**TASK DESCRIPTION**.
Could you retype exactly the line containing "T1: NMOS (G" and every line after it in the data below, leaving out the pictures?

---- GIVEN ENTRIES

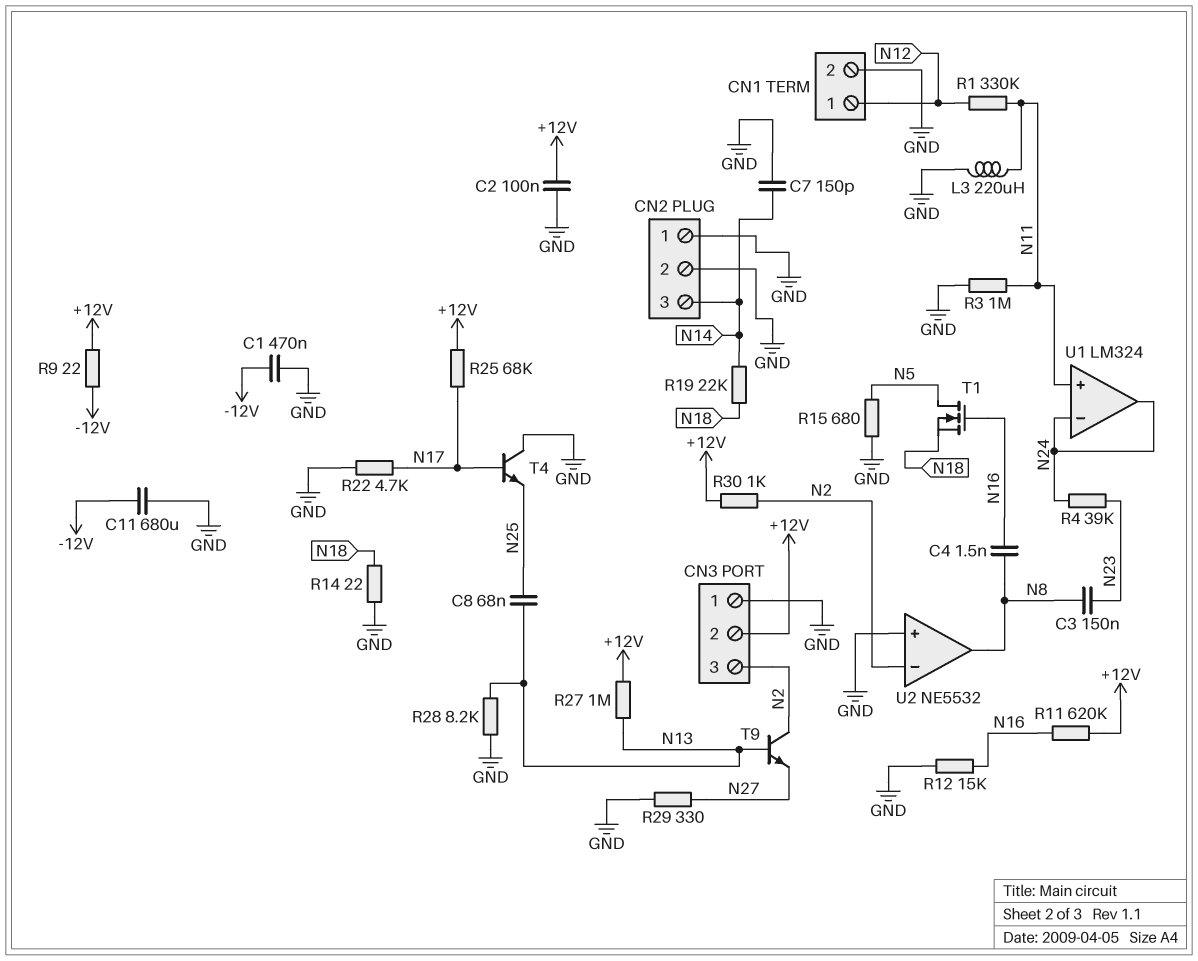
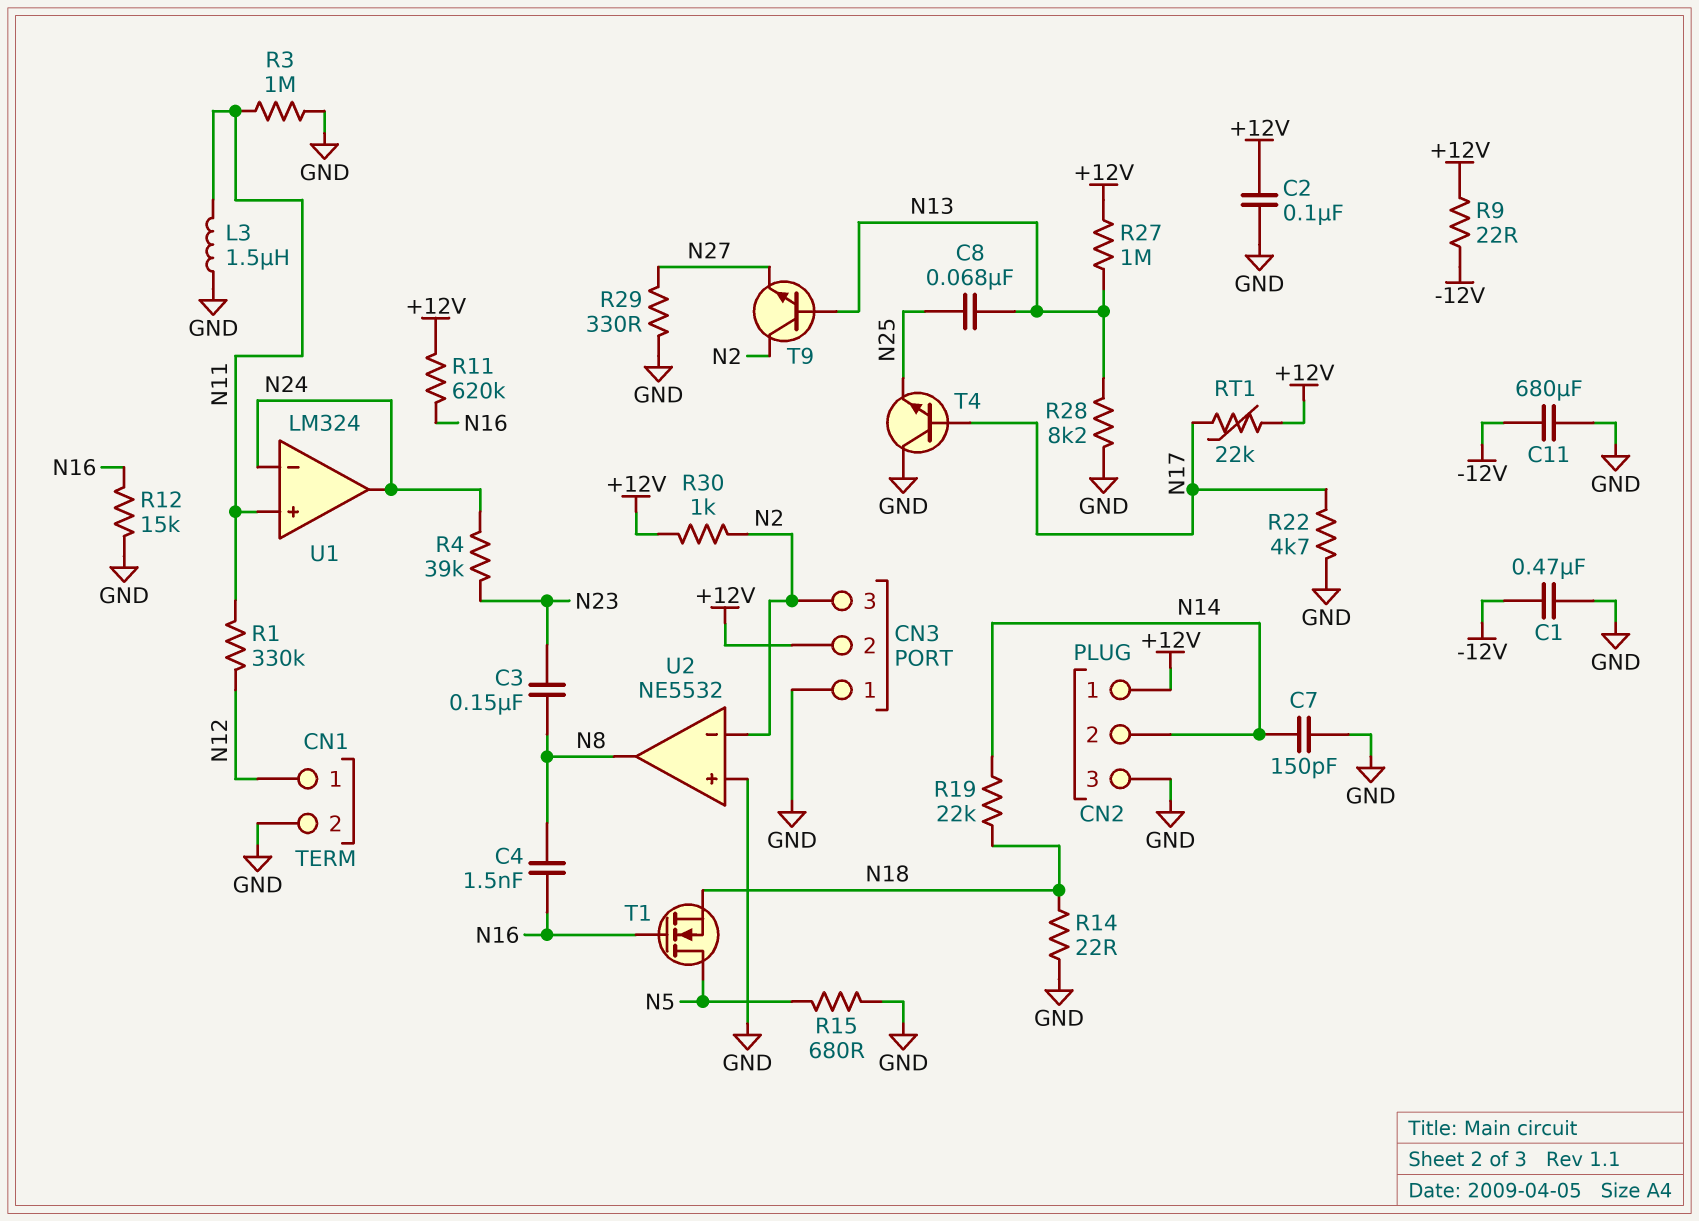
CN2 pin 1: GND -> +12V
CN2 pin 2: GND -> N14
CN2 pin 3: N14 -> GND
L3: 220uH (GND, N11) -> 1.5uH (GND, N11)
R25: 68k (+12V, N17) -> none
RT1: none -> 22k (+12V, N17)

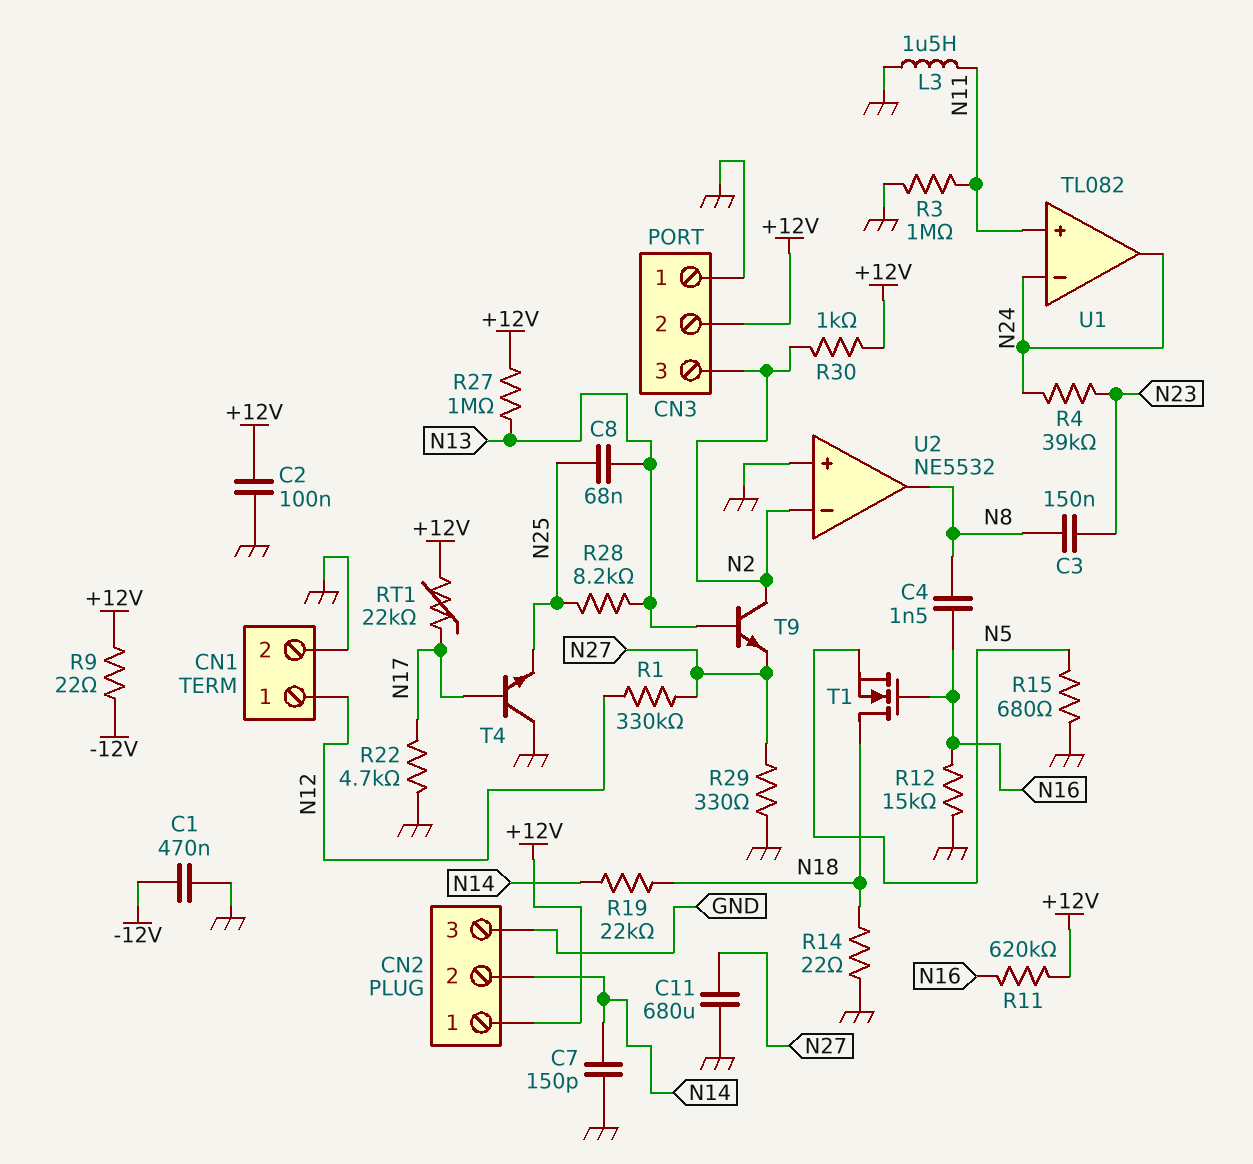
C11: 680uF (-12V, GND) -> 680uF (GND, N27)
R1: 330k (N11, N12) -> 330k (N12, N27)
R28: 8.2k (GND, N13) -> 8.2k (N13, N25)
T1: NMOS (G N16, D N5, S N18) -> NMOS (G N16, D N18, S N5)
U1: LM324 -> TL082

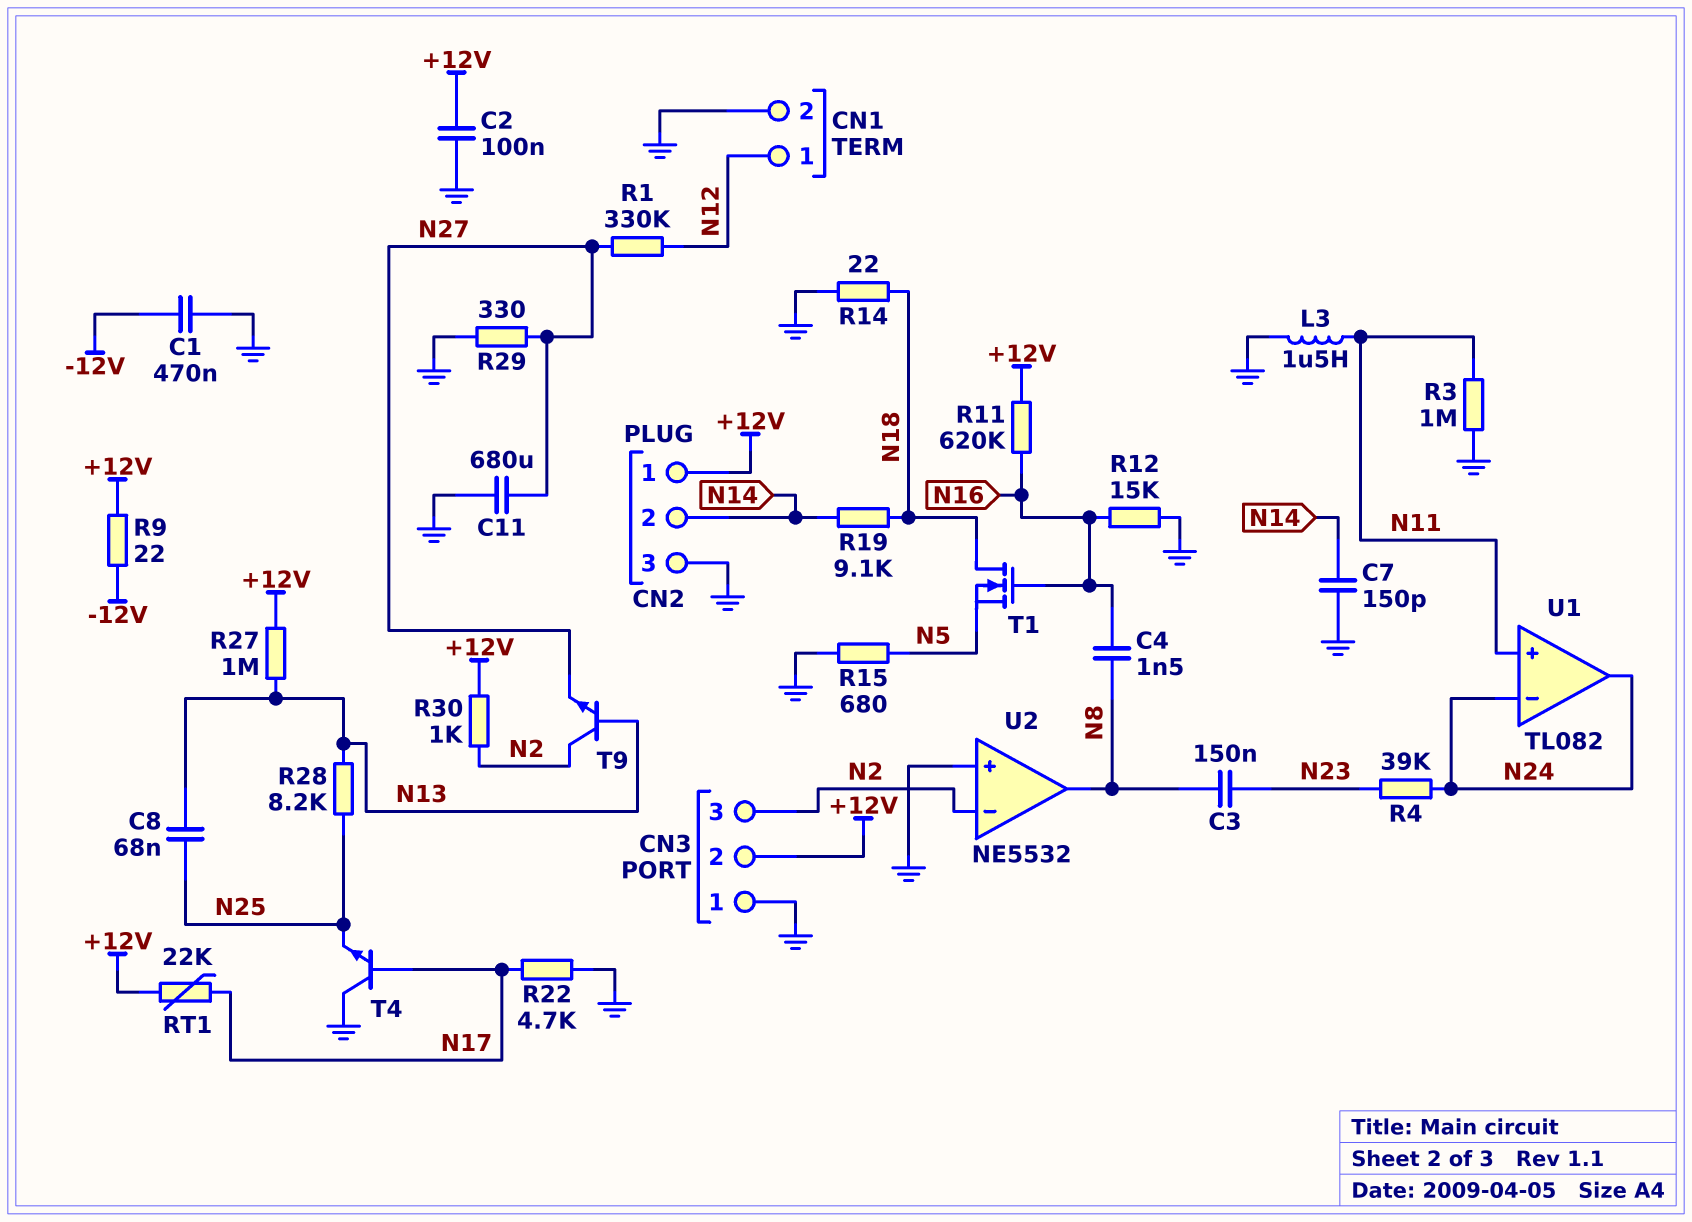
R19: 22k (N14, N18) -> 9.1k (N14, N18)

--------

**EXERCISE ANSWER**.
T1: NMOS (G N16, D N5, S N18) -> NMOS (G N16, D N18, S N5)
U1: LM324 -> TL082

R19: 22k (N14, N18) -> 9.1k (N14, N18)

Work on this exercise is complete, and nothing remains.